Tally the lines below that hold the string "circle", and give only the tally.

Shape position updates
▶
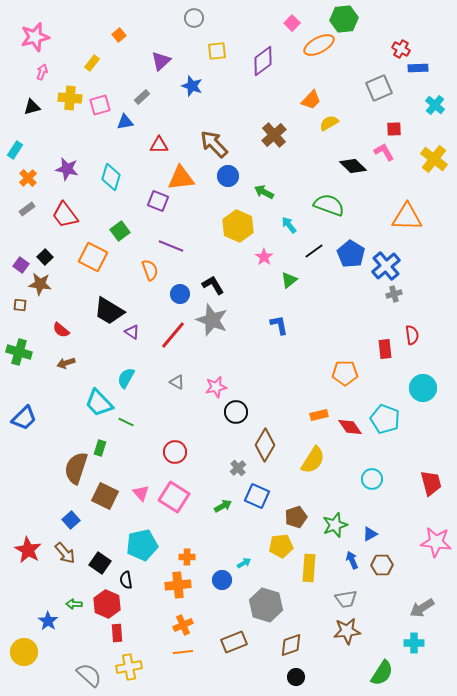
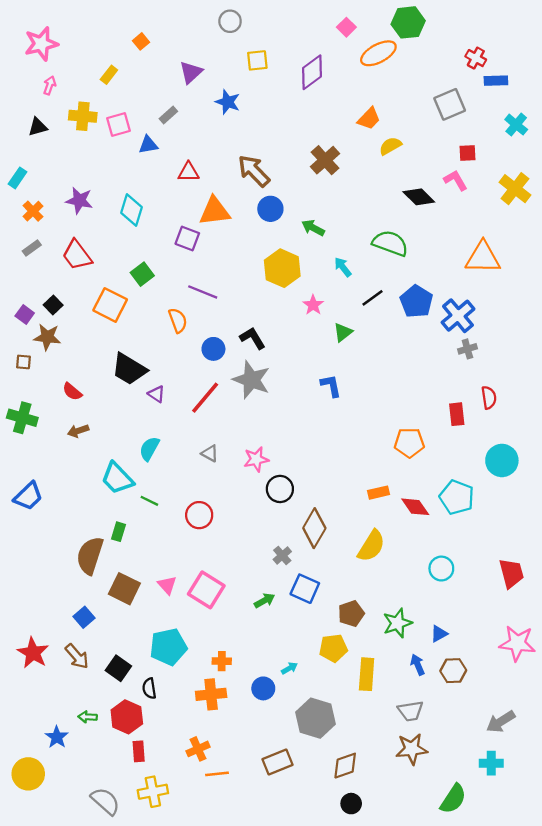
red circle: (175, 452) -> (199, 515), moved
orange cross: (183, 625) -> (198, 749), moved

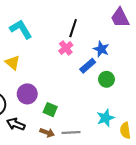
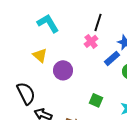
purple circle: (27, 94) -> (63, 70), moved
green square: (50, 110) -> (96, 100), moved

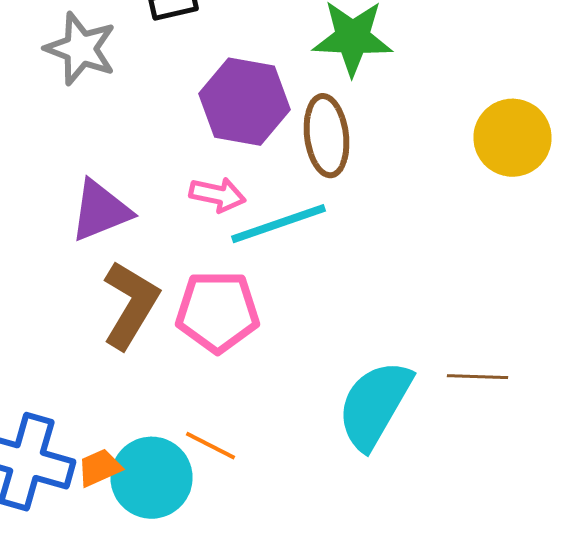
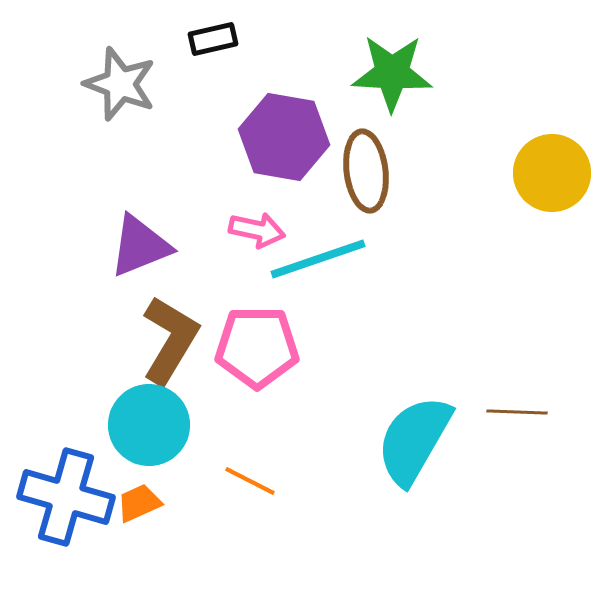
cyan circle: (152, 478) -> (149, 425), moved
◀
#### [Problem solution]
3